→ **Description of the task**: Word for word, set down every line of the entries below from the line with "Someone rotated the purple" to the line with "Someone carried the russet package", including both, and no other line.
-*-*-
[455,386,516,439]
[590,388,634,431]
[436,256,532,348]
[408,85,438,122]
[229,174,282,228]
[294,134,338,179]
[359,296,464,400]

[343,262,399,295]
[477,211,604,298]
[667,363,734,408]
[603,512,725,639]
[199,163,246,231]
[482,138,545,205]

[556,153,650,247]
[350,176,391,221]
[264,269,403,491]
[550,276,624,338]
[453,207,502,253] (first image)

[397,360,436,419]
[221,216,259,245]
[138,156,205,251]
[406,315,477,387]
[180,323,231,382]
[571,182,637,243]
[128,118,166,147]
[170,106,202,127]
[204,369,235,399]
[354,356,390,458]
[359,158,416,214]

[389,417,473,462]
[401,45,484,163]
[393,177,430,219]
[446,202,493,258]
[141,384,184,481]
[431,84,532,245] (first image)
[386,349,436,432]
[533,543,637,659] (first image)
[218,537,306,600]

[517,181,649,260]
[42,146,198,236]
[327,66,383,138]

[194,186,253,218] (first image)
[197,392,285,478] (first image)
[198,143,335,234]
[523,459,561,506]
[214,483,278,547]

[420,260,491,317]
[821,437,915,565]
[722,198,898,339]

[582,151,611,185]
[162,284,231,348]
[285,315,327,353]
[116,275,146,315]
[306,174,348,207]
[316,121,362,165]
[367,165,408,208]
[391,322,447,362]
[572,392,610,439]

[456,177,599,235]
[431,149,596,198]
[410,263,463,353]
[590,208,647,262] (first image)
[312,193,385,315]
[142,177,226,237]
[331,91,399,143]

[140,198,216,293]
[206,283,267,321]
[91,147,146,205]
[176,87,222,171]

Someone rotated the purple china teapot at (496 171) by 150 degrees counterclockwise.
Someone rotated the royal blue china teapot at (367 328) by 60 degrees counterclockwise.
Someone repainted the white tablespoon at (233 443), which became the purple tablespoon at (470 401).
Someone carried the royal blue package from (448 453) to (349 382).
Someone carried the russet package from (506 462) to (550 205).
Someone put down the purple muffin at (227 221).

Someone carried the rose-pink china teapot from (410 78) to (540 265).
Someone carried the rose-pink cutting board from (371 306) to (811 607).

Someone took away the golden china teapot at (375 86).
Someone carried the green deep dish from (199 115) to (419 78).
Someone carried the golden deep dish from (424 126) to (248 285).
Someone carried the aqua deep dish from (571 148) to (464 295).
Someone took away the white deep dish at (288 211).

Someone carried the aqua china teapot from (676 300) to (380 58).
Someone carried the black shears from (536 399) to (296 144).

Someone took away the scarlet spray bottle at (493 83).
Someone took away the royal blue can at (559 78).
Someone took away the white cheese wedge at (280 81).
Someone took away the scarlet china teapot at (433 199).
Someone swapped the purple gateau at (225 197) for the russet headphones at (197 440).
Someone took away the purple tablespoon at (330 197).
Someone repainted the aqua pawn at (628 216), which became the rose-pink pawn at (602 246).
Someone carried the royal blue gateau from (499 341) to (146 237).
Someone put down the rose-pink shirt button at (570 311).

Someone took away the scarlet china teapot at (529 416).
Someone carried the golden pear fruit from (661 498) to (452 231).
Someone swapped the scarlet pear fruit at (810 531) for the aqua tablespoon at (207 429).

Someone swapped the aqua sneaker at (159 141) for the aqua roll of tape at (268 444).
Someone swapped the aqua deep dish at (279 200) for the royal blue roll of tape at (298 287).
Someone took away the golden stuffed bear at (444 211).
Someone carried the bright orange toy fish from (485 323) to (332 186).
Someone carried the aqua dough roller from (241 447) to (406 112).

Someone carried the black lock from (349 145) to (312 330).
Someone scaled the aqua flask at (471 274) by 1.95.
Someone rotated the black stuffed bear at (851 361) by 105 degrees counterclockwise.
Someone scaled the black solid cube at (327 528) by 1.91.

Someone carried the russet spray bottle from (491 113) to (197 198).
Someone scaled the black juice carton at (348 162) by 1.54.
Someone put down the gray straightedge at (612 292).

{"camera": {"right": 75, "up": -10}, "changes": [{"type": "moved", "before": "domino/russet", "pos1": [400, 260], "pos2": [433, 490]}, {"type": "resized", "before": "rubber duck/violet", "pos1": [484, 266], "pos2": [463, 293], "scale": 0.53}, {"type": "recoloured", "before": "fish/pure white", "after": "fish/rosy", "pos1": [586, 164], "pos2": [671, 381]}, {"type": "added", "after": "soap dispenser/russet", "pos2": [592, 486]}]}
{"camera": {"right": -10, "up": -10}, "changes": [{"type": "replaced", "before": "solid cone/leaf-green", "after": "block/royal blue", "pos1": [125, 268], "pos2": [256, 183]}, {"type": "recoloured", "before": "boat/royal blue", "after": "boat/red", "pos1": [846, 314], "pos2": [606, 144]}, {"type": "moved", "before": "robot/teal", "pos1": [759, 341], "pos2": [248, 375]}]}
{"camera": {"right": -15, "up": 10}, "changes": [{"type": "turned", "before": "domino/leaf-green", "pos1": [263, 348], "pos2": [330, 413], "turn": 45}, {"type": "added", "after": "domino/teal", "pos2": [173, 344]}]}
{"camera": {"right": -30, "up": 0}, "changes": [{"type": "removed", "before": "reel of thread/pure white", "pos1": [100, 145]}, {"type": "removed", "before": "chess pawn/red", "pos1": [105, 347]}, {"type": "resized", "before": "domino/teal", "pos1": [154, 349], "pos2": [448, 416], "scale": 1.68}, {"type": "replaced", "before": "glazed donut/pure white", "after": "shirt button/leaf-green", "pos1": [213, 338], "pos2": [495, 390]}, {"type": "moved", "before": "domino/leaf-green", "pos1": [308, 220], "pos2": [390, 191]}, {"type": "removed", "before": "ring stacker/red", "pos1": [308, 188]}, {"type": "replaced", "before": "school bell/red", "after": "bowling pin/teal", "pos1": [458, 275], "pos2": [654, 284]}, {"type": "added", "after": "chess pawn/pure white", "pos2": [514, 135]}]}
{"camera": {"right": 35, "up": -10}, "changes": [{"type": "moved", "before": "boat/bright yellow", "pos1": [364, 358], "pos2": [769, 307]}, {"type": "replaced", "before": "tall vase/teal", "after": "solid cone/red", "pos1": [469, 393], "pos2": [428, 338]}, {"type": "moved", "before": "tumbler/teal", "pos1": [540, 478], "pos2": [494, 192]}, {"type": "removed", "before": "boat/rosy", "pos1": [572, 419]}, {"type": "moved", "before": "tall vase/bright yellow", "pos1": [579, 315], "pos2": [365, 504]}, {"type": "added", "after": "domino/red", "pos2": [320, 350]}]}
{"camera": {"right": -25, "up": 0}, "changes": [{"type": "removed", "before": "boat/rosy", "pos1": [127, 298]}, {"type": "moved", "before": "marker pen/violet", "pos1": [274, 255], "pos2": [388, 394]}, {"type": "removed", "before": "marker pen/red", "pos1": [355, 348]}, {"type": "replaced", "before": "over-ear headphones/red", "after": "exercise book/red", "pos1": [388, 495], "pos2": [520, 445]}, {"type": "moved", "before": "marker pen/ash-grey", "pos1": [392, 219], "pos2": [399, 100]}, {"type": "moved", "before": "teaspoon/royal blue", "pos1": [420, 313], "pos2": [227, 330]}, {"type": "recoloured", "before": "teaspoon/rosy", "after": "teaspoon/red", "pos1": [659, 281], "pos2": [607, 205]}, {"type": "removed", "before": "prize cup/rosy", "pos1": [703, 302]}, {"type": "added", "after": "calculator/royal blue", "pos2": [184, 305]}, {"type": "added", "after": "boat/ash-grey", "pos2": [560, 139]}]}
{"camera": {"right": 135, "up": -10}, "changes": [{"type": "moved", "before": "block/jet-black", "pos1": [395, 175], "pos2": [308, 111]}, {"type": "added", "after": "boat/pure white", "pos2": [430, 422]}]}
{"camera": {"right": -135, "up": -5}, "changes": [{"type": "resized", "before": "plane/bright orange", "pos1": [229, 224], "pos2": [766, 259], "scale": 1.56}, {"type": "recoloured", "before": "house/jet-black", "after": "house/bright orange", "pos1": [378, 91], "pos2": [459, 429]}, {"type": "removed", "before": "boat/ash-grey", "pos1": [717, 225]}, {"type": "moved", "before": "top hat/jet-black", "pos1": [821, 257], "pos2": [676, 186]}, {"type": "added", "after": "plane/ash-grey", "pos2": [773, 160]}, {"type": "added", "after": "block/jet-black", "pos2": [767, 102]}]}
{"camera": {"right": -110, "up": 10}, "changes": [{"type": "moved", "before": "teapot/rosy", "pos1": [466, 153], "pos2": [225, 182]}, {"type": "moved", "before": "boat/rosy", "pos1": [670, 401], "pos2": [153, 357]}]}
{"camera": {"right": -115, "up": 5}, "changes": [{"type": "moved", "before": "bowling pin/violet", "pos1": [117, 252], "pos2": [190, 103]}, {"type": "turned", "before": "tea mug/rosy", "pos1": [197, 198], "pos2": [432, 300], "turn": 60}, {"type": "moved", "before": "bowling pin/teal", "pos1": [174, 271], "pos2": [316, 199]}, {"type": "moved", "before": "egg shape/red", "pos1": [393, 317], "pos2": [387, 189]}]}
-*-*-
→ **Completed task**:
Someone rotated the purple china teapot at (496 171) by 150 degrees counterclockwise.
Someone rotated the royal blue china teapot at (367 328) by 60 degrees counterclockwise.
Someone repainted the white tablespoon at (233 443), which became the purple tablespoon at (470 401).
Someone carried the royal blue package from (448 453) to (349 382).
Someone carried the russet package from (506 462) to (550 205).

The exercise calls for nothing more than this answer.